### Exercise description:
In the records below, locate the line containing "(509, 219) = (450, 226): red"; output that line and every following line through the last, exactly.
═════ Exercise material
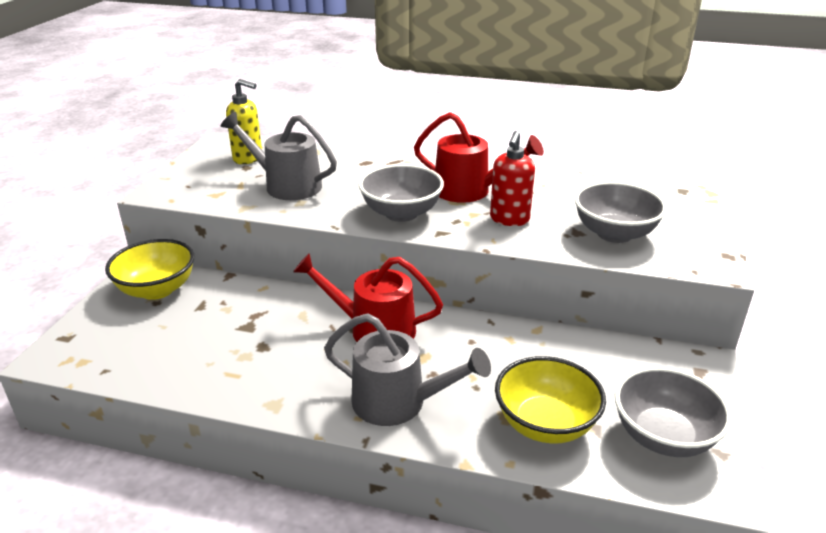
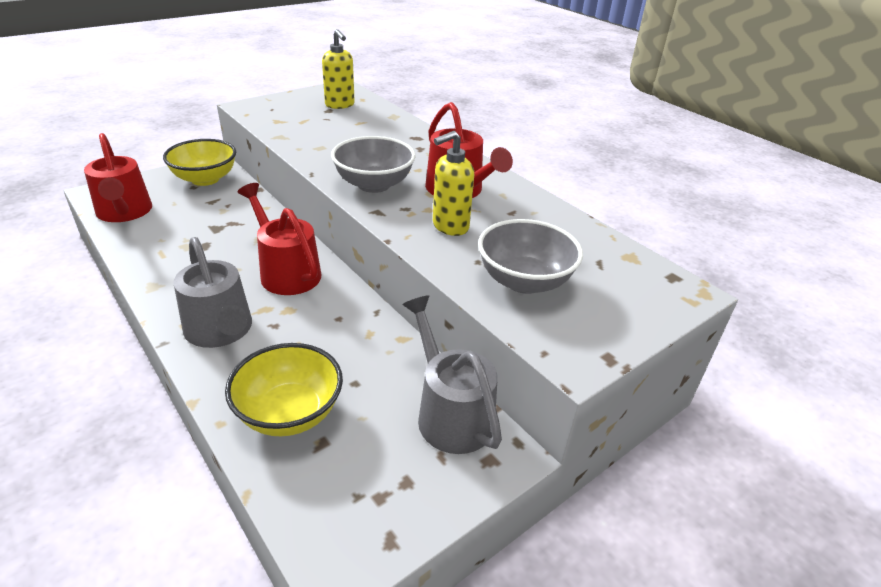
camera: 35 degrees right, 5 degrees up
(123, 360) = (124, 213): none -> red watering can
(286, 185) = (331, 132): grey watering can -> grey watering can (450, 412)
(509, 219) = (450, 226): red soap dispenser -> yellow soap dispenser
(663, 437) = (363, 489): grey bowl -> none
══════════
### Exercise output:
(509, 219) = (450, 226): red soap dispenser -> yellow soap dispenser
(663, 437) = (363, 489): grey bowl -> none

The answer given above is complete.